» Exercise inputs
####################

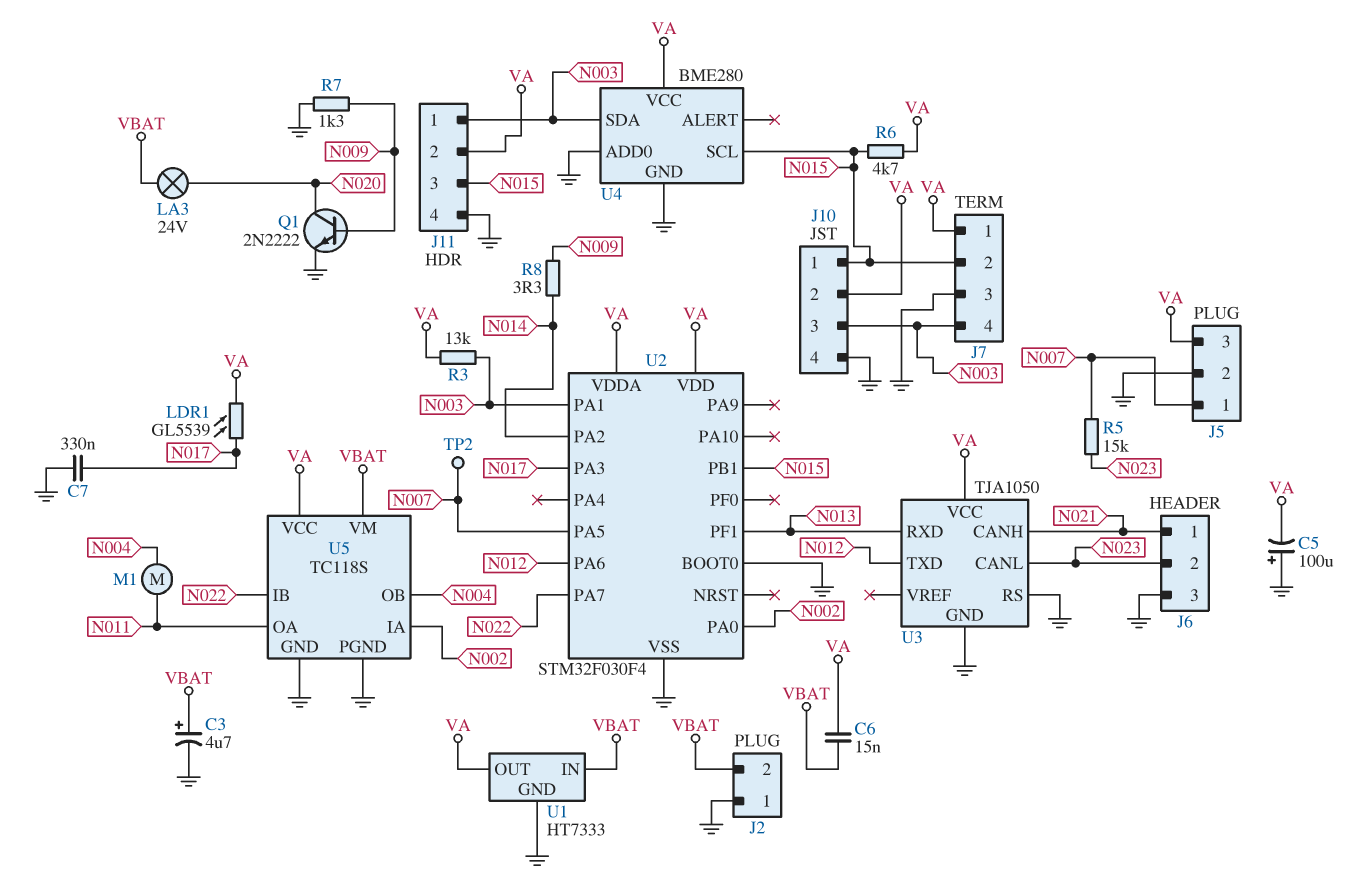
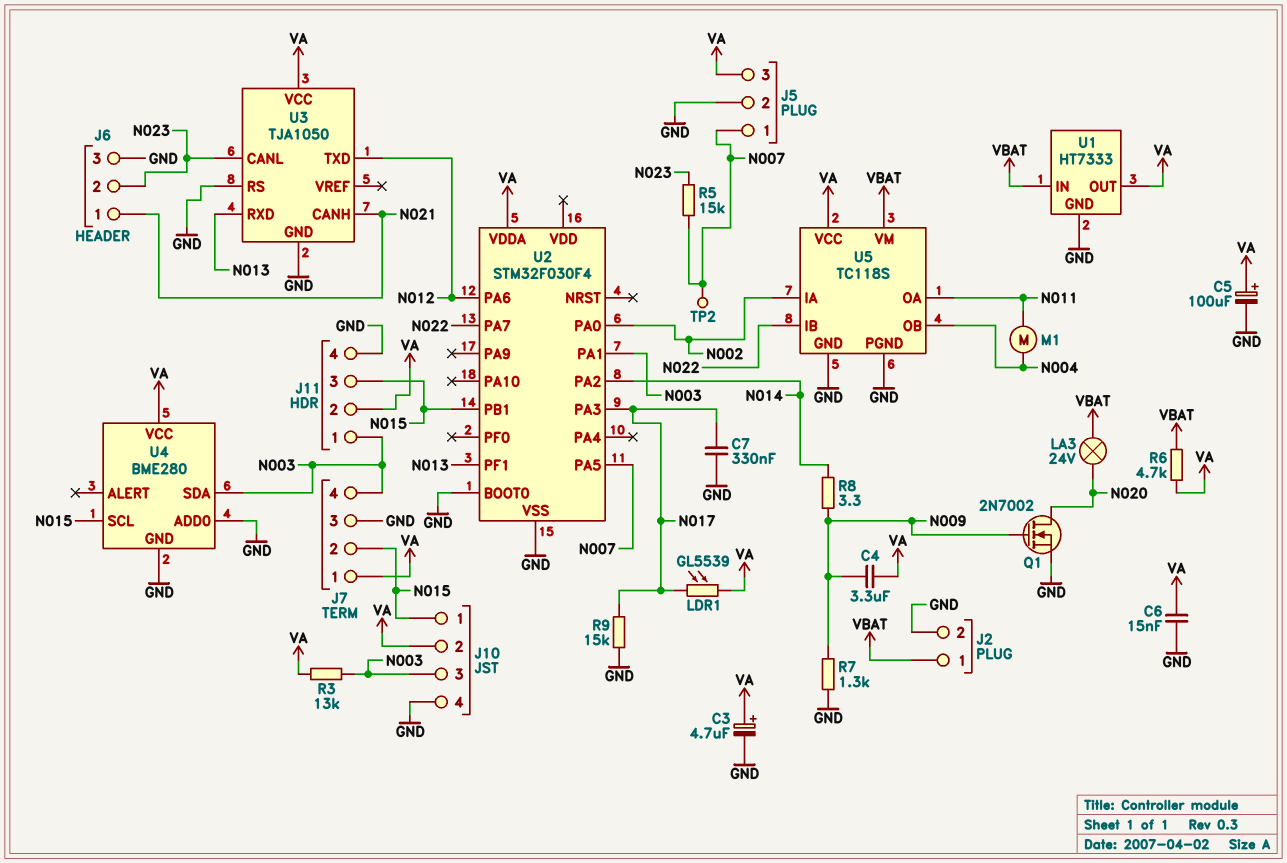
C3: 4.7uF (plus VBAT, minus GND) -> 4.7uF (plus VA, minus GND)
C4: none -> 3.3uF (N009, VA)
C5: 100uF (plus GND, minus VA) -> 100uF (plus VA, minus GND)
C6: 15nF (VA, VBAT) -> 15nF (GND, VA)
J2 pin 1: GND -> VBAT
J2 pin 2: VBAT -> GND
Q1: NPN 2N2222 (B N009, C N020, E GND) -> NMOS 2N7002 (G N009, D N020, S GND)
R6: 4.7k (N015, VA) -> 4.7k (VA, VBAT)
R9: none -> 15k (GND, N017)
U2 pin VDD: VA -> none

####################

» Your task
The response should be the lines from the one containing "J2 pin 1: GND -> VBAT" through the last line of the data, set down exactly and with no other line.

» Response to the task
J2 pin 1: GND -> VBAT
J2 pin 2: VBAT -> GND
Q1: NPN 2N2222 (B N009, C N020, E GND) -> NMOS 2N7002 (G N009, D N020, S GND)
R6: 4.7k (N015, VA) -> 4.7k (VA, VBAT)
R9: none -> 15k (GND, N017)
U2 pin VDD: VA -> none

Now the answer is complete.